▶ **What you need to do**
Within this material, find every line where the string "orange" appears, and copy it out.

▶ **Material to process**

/---

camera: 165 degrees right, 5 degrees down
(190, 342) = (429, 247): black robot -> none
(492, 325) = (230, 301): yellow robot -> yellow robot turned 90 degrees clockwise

\---
/---

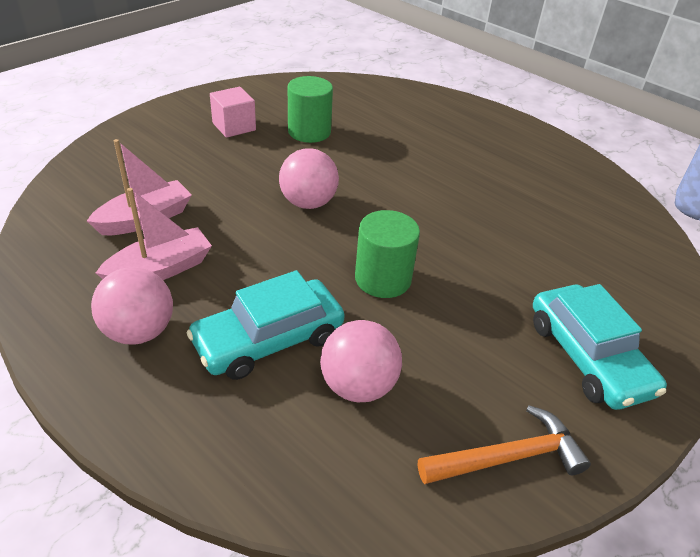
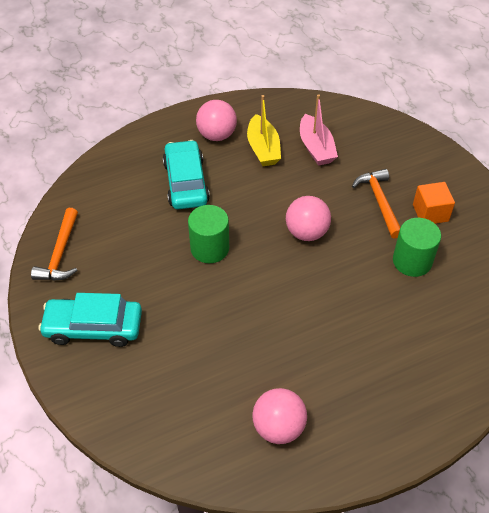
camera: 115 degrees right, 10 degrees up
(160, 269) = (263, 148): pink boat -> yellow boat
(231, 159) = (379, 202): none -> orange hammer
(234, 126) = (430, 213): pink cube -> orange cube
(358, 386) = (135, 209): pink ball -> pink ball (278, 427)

\---

▶ **Answer to this exercise**
(231, 159) = (379, 202): none -> orange hammer
(234, 126) = (430, 213): pink cube -> orange cube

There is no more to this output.